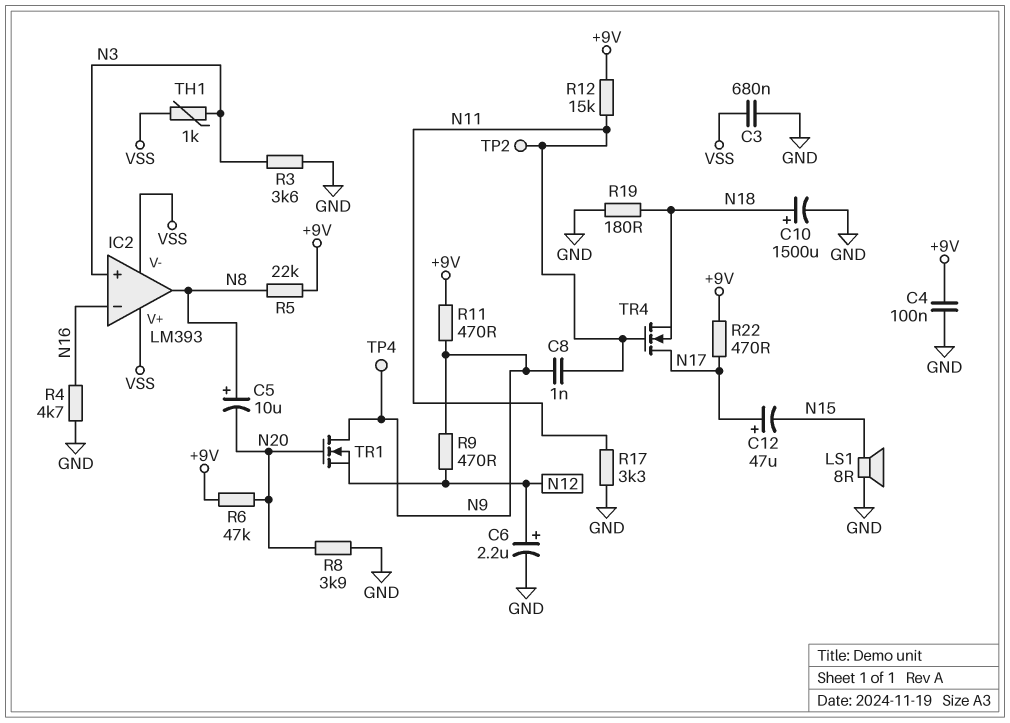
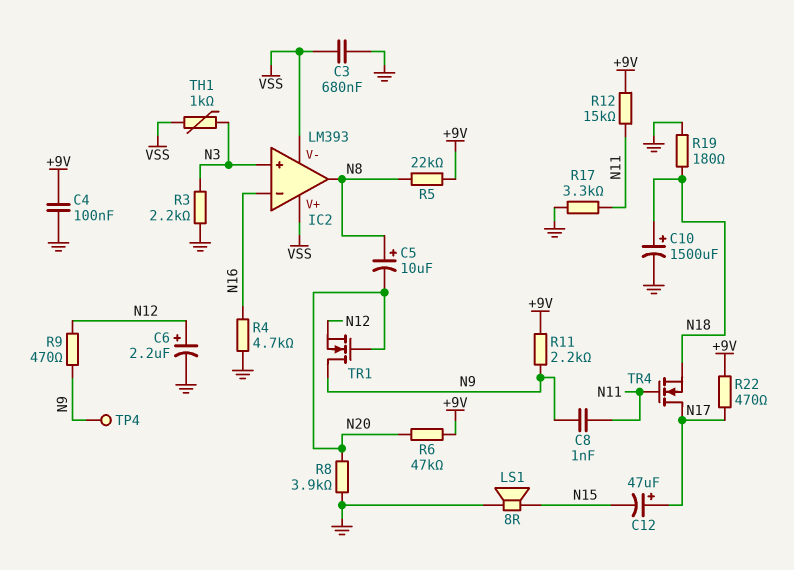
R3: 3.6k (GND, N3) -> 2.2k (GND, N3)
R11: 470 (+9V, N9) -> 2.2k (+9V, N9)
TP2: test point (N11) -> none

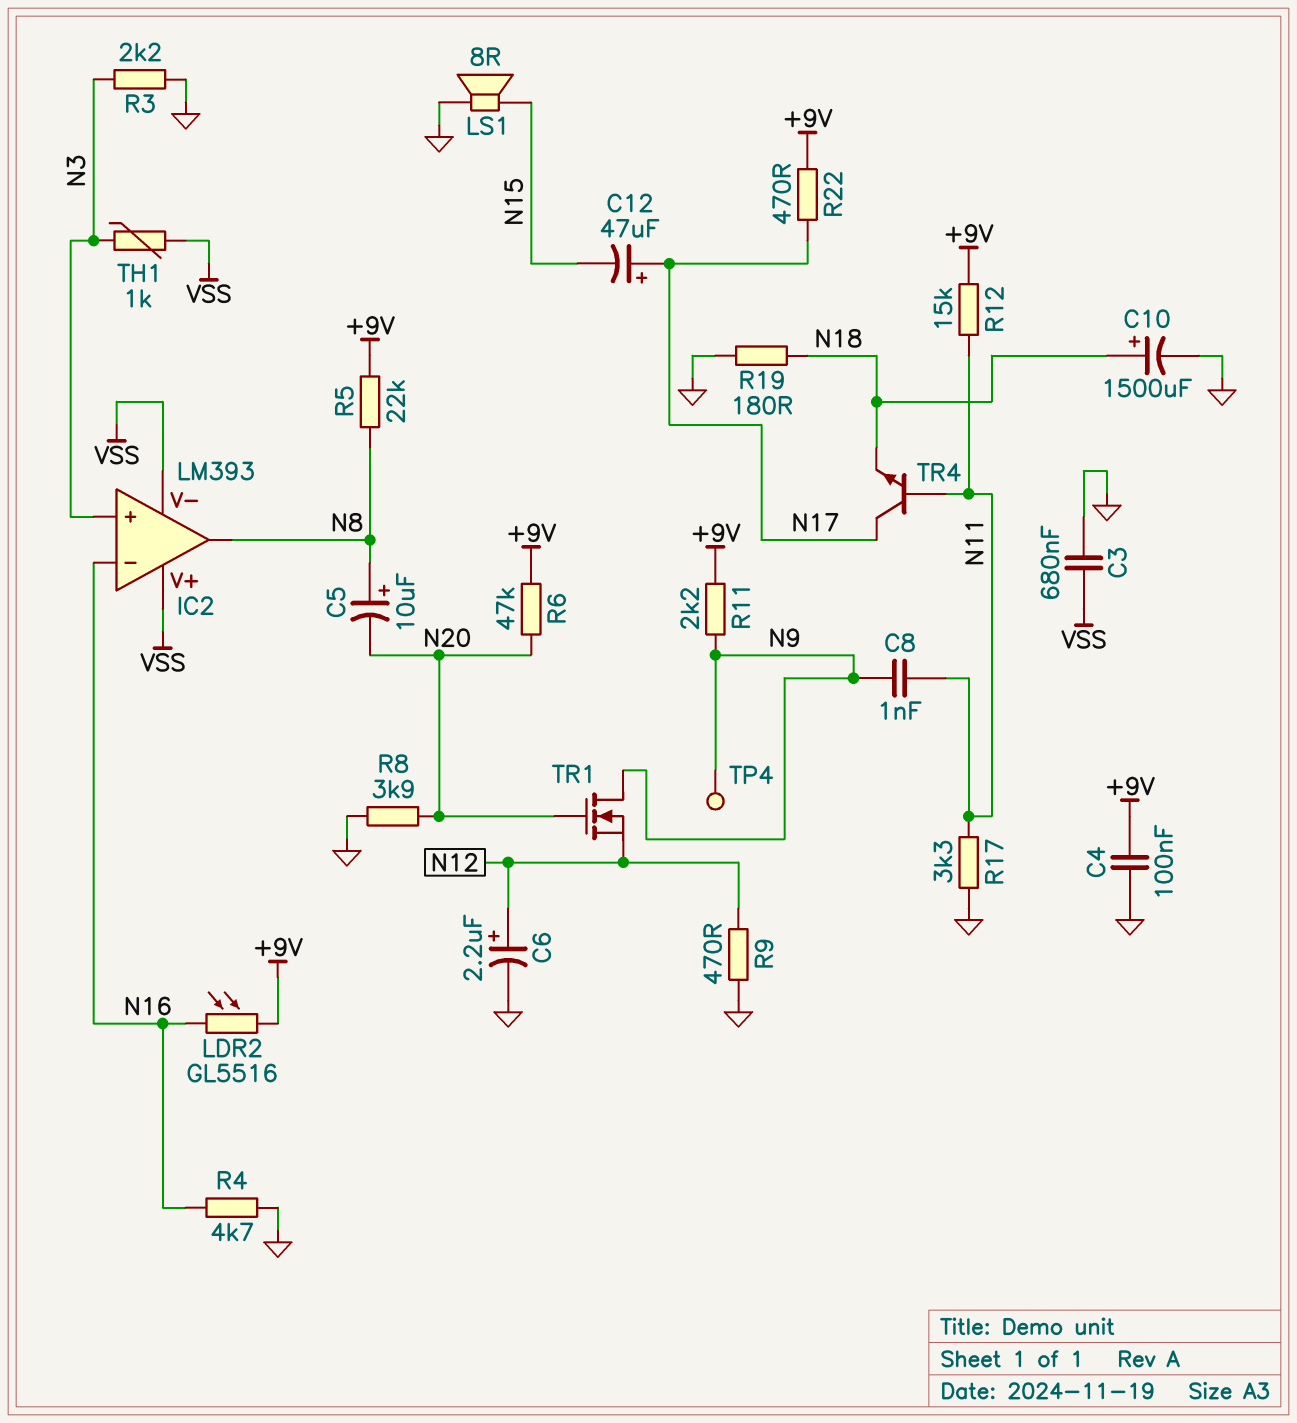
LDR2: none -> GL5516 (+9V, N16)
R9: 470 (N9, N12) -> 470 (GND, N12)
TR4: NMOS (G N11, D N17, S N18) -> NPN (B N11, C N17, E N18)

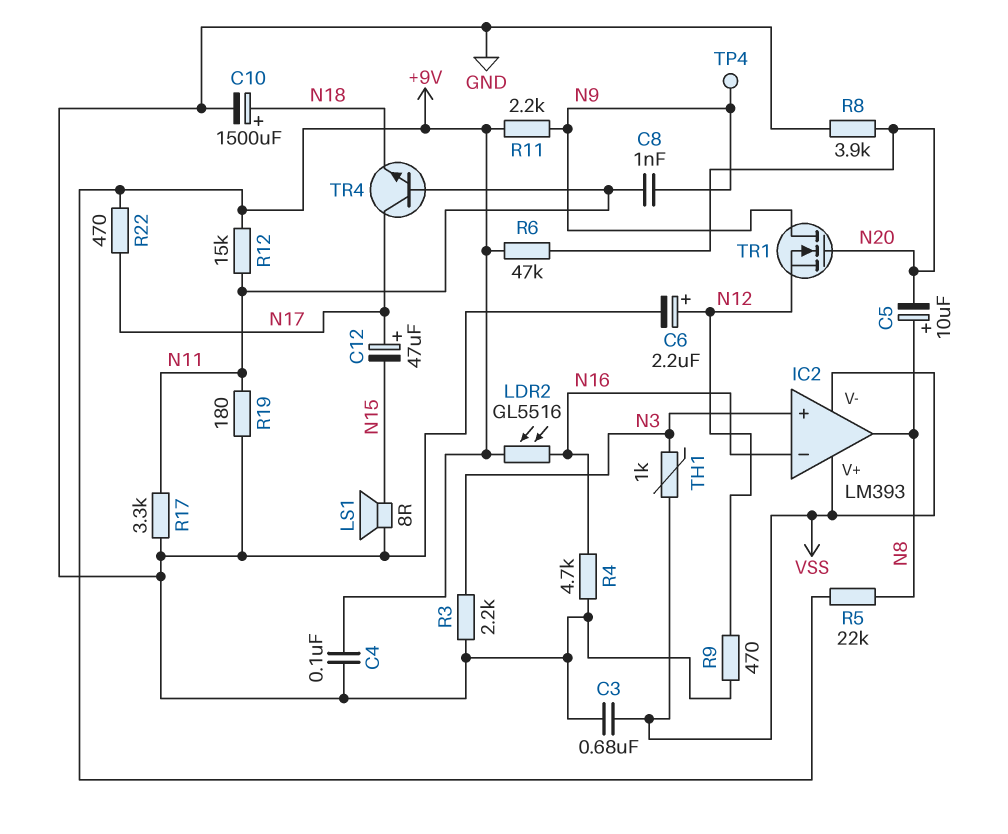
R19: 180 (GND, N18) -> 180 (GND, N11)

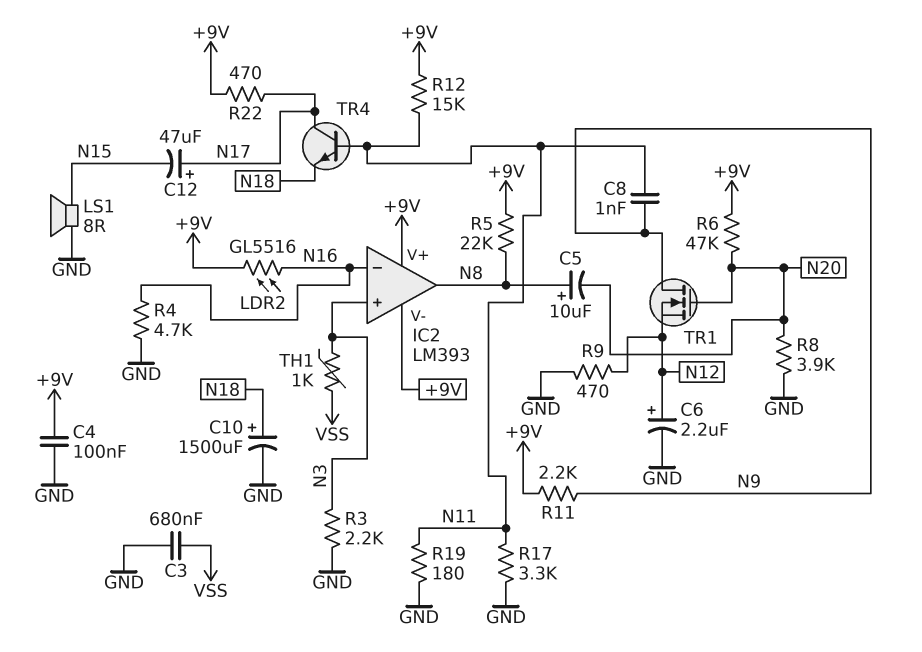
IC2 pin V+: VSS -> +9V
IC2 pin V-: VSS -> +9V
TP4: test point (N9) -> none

Task statement>
The lines to reproduce run from the line containing "IC2 pin V+: VSS -> +9V" to the end of the listing; write them out exactly and add nothing.

Task answer>
IC2 pin V+: VSS -> +9V
IC2 pin V-: VSS -> +9V
TP4: test point (N9) -> none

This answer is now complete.